──────── Dataset records ────────
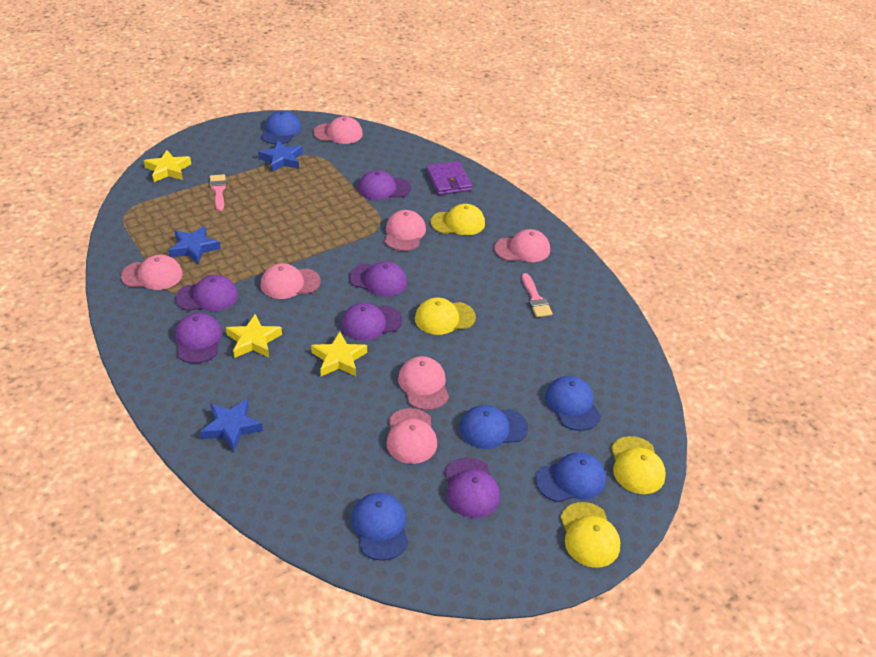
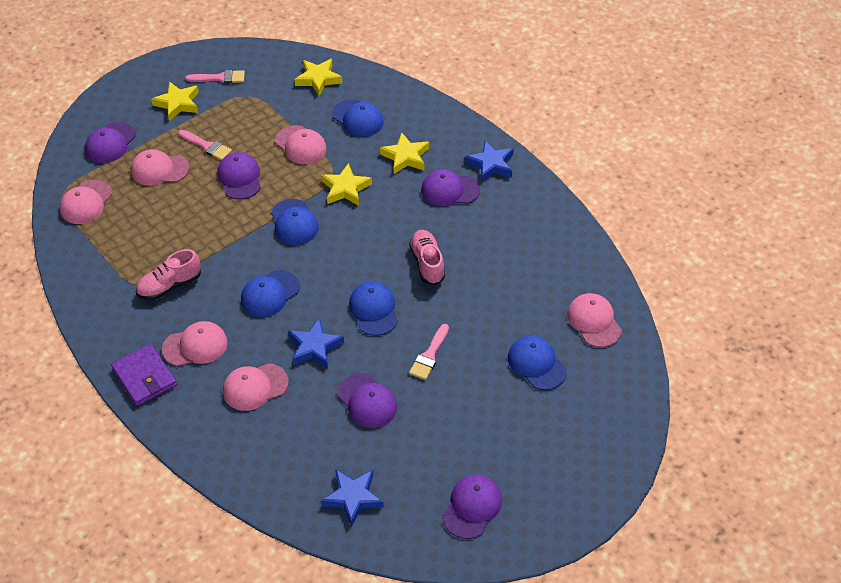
pink brush: 2 -> 3
pink cap: 7 -> 6
pink shoe: 0 -> 2
purple cap: 6 -> 5
yellow cap: 4 -> 0
yellow star: 3 -> 4

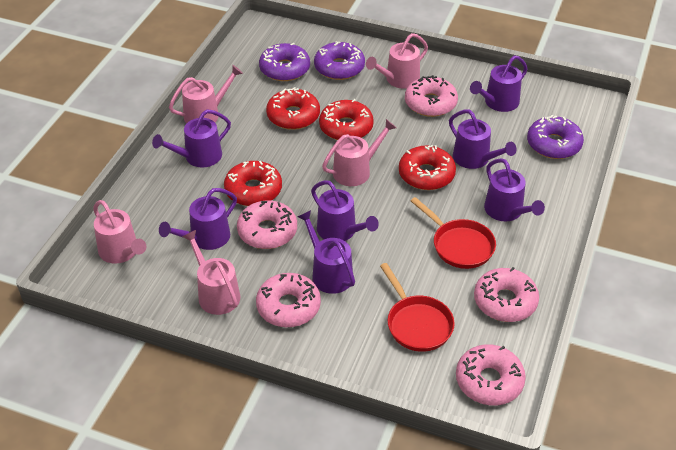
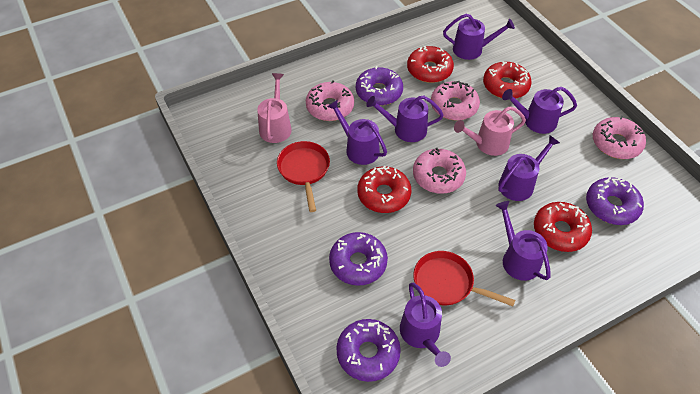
pink donut: 5 -> 4
pink watering can: 5 -> 2
purple donut: 3 -> 4

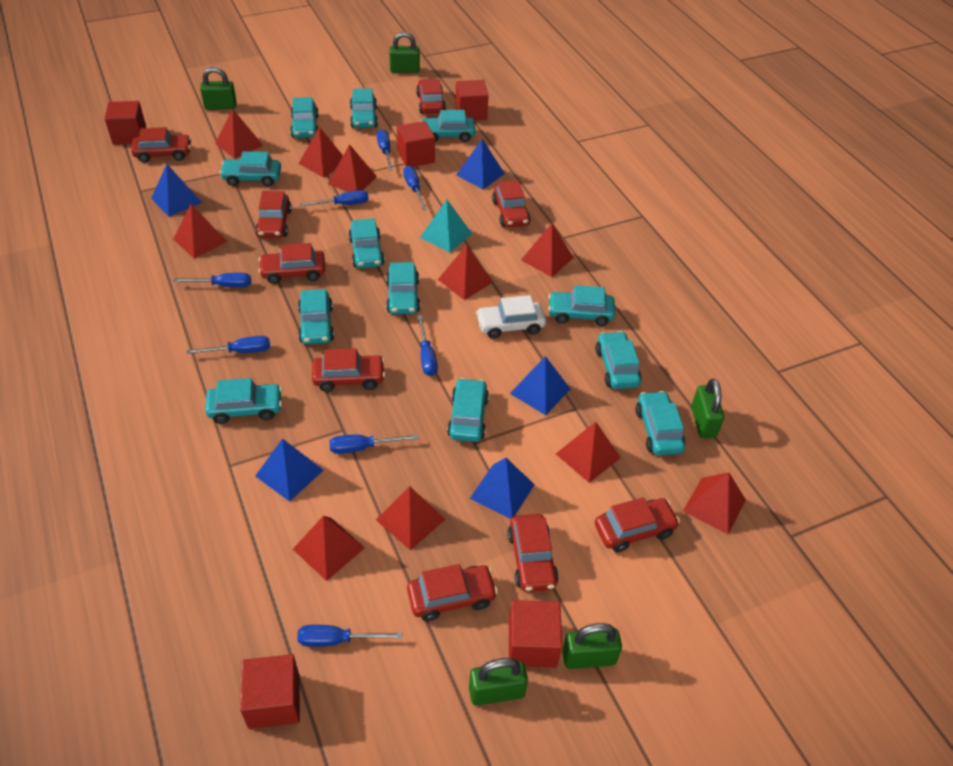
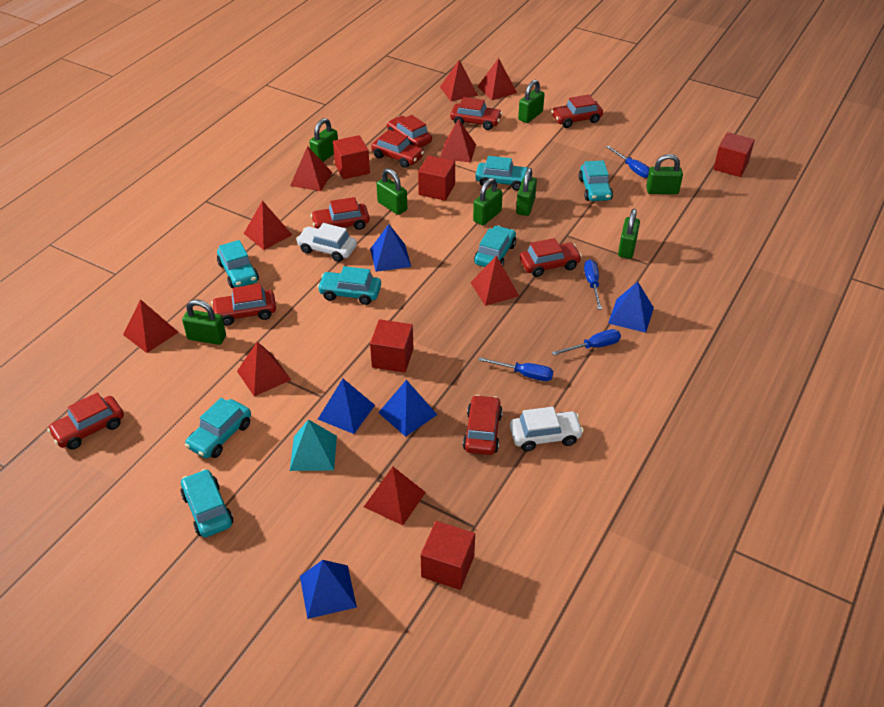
blue screwdriver: 8 -> 4
green padlock: 5 -> 8
red pyramid: 10 -> 9
turquoise car: 12 -> 7
white car: 1 -> 2

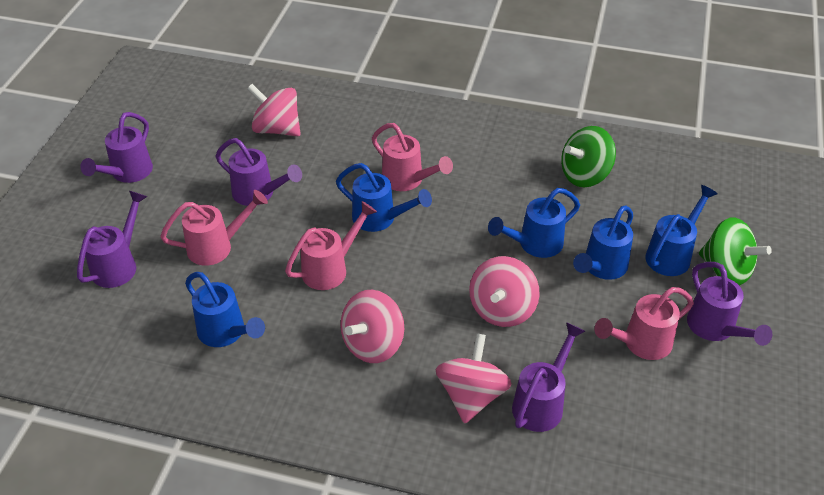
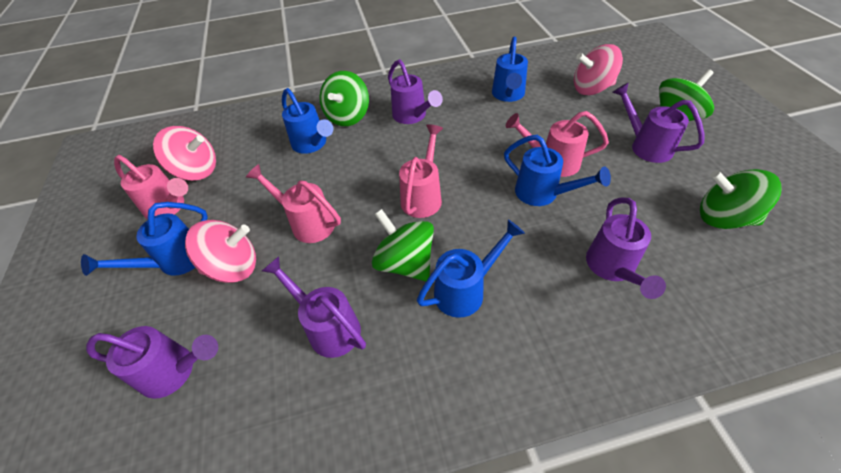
green spinning top: 2 -> 4
pink spinning top: 4 -> 3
────────
# Task
In your copy, include no pictures; print every line above exactly.

# Response to the exercise
pink brush: 2 -> 3
pink cap: 7 -> 6
pink shoe: 0 -> 2
purple cap: 6 -> 5
yellow cap: 4 -> 0
yellow star: 3 -> 4

pink donut: 5 -> 4
pink watering can: 5 -> 2
purple donut: 3 -> 4

blue screwdriver: 8 -> 4
green padlock: 5 -> 8
red pyramid: 10 -> 9
turquoise car: 12 -> 7
white car: 1 -> 2

green spinning top: 2 -> 4
pink spinning top: 4 -> 3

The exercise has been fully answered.